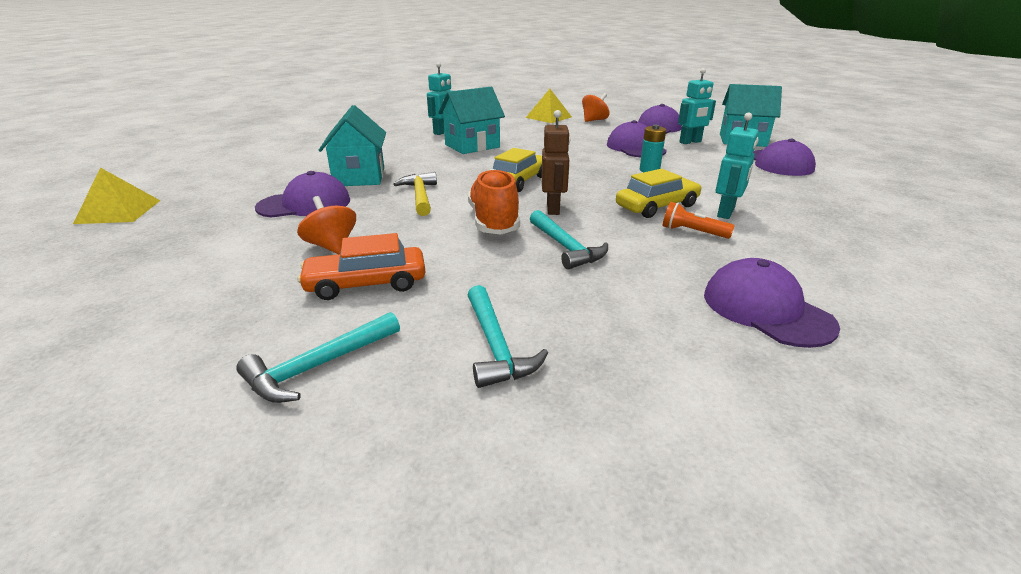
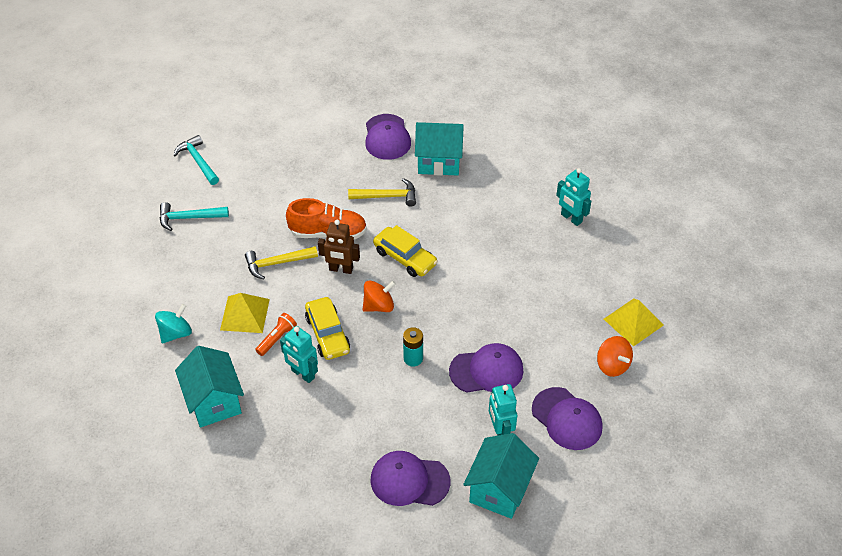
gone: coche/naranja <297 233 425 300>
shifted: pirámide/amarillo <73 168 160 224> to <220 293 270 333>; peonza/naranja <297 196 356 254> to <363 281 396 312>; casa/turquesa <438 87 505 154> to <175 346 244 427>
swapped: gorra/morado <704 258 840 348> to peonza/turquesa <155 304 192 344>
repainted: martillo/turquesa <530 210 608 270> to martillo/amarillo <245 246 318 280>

#### YOUR TASK
Copy each line exactly, from the line containing "swapped: gorra/morado <704" down to the last line of the material, and no other lines.

#### REPLY
swapped: gorra/morado <704 258 840 348> to peonza/turquesa <155 304 192 344>
repainted: martillo/turquesa <530 210 608 270> to martillo/amarillo <245 246 318 280>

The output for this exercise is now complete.